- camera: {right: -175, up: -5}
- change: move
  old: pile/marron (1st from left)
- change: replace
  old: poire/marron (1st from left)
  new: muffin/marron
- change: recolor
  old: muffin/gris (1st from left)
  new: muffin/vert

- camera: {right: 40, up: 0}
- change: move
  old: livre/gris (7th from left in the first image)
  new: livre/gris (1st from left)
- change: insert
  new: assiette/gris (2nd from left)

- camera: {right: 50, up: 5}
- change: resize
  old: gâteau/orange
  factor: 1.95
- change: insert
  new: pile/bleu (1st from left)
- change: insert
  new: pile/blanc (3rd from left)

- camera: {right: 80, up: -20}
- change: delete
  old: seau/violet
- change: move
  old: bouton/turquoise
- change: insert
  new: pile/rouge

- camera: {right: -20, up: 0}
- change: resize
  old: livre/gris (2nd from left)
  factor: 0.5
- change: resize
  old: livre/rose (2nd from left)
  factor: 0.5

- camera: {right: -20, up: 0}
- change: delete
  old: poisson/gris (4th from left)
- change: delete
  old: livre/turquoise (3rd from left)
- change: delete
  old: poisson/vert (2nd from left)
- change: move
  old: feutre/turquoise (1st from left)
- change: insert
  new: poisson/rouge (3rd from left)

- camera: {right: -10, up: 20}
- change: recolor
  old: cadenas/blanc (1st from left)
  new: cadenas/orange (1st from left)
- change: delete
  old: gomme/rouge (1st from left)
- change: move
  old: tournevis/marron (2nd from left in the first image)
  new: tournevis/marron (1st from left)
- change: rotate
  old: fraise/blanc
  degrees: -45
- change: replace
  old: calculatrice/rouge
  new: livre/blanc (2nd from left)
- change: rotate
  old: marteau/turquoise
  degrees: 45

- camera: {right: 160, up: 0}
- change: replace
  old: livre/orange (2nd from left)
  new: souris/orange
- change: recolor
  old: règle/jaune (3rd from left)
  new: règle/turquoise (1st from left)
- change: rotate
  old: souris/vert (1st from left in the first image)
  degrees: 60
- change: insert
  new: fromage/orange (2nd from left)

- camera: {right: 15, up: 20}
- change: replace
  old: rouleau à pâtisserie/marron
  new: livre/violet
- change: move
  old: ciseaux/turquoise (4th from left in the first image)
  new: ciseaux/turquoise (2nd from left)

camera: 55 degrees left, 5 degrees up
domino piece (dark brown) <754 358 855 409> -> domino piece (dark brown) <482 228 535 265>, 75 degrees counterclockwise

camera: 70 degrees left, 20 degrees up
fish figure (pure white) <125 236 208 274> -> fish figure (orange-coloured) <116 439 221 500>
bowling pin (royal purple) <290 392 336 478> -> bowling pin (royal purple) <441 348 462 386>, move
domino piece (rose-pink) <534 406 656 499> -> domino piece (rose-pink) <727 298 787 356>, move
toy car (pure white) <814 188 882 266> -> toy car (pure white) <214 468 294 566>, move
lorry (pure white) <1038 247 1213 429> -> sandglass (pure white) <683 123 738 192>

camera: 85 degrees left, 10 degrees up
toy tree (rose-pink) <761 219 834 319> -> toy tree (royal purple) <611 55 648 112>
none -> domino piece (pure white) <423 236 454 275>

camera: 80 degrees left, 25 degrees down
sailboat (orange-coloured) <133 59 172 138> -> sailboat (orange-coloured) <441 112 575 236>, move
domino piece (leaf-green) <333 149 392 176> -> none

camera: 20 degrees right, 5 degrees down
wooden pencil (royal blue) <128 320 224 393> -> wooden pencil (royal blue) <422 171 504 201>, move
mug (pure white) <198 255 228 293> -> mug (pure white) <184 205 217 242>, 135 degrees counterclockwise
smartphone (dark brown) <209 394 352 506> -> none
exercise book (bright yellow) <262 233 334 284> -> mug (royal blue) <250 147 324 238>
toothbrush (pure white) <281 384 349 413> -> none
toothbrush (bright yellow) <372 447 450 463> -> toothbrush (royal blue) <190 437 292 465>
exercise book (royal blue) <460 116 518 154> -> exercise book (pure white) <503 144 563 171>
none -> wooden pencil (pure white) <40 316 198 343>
────
§ Your goal: Reproduce, line for line, the material, starting at its first line, and end once the line holding "old: livre/gris (7th" has been output.

§ Answer for the task:
- camera: {right: -175, up: -5}
- change: move
  old: pile/marron (1st from left)
- change: replace
  old: poire/marron (1st from left)
  new: muffin/marron
- change: recolor
  old: muffin/gris (1st from left)
  new: muffin/vert

- camera: {right: 40, up: 0}
- change: move
  old: livre/gris (7th from left in the first image)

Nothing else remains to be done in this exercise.